▸ ACTION ITEM
Although the data below holds other lines too, output only those from the line with "black line: (542, 71)" up to and including the line with "pink hexagon: (403, 815) -> (144, 547), moved", exactly as they appear.

▸ EXERCISE INPUTS
BEGIN
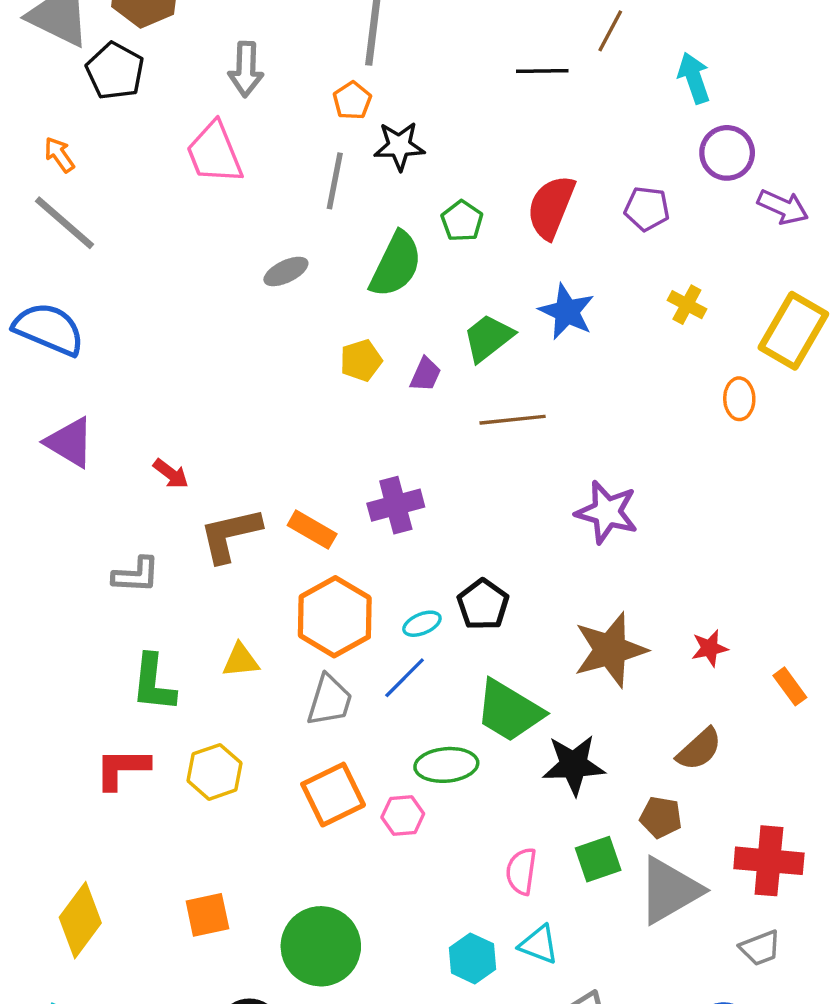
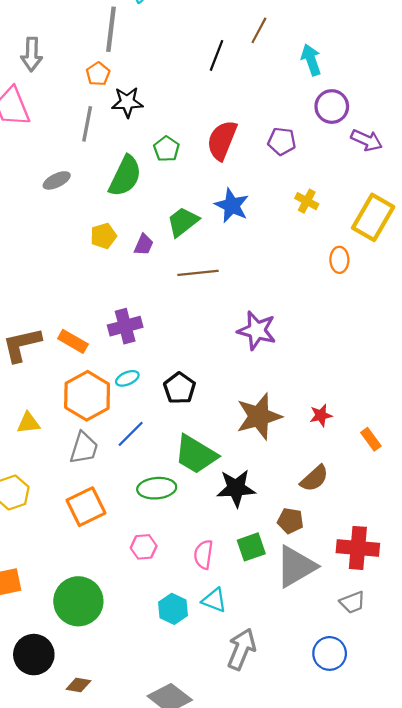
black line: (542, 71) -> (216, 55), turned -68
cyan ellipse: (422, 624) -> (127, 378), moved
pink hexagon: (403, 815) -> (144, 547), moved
END
BEGIN
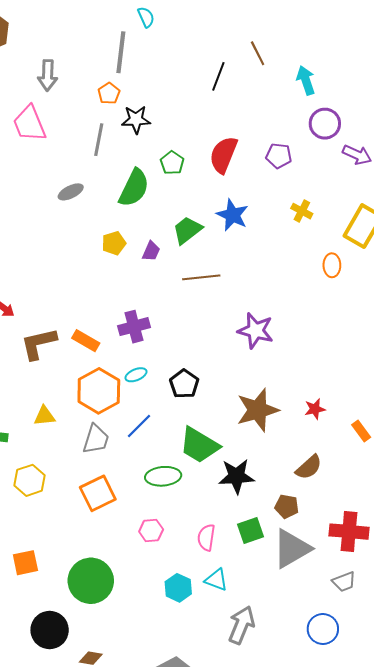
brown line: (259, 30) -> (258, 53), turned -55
END
BEGIN
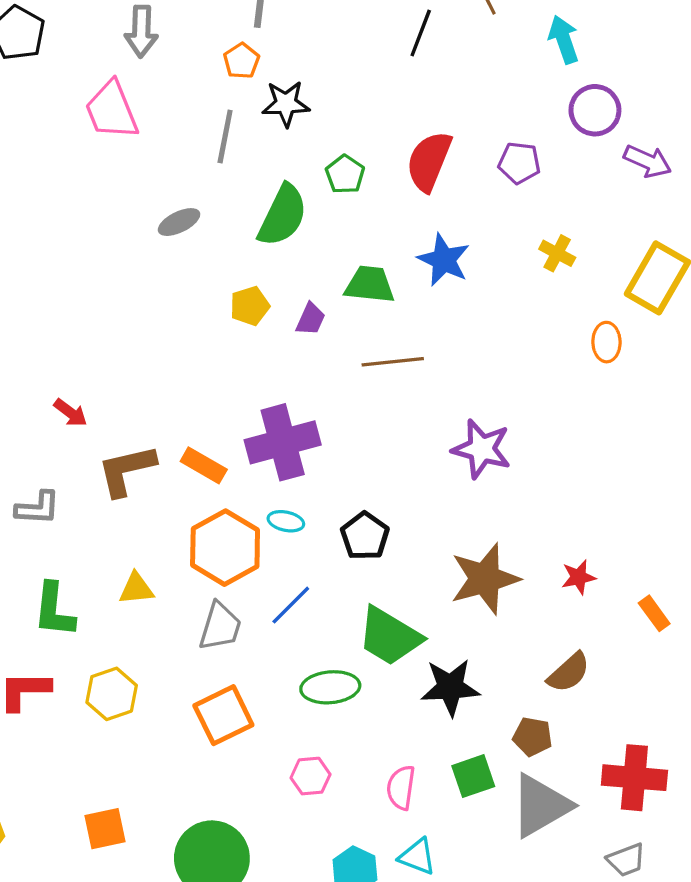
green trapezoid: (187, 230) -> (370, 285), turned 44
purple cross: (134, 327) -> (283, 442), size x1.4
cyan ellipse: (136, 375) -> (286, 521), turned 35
END
▸ ANSWER BOX
black line: (542, 71) -> (216, 55), turned -68
cyan ellipse: (422, 624) -> (127, 378), moved
pink hexagon: (403, 815) -> (144, 547), moved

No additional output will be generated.